• _Work request_
Pull out every line below containing the word "NAND".

• _Source data_
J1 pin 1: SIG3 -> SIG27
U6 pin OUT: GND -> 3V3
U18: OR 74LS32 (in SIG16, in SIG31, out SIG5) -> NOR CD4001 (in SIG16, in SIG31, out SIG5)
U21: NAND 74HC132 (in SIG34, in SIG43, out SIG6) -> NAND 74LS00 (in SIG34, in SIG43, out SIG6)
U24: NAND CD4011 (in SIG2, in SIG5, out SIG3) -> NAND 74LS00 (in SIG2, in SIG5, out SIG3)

• _Solution to the problem_
U21: NAND 74HC132 (in SIG34, in SIG43, out SIG6) -> NAND 74LS00 (in SIG34, in SIG43, out SIG6)
U24: NAND CD4011 (in SIG2, in SIG5, out SIG3) -> NAND 74LS00 (in SIG2, in SIG5, out SIG3)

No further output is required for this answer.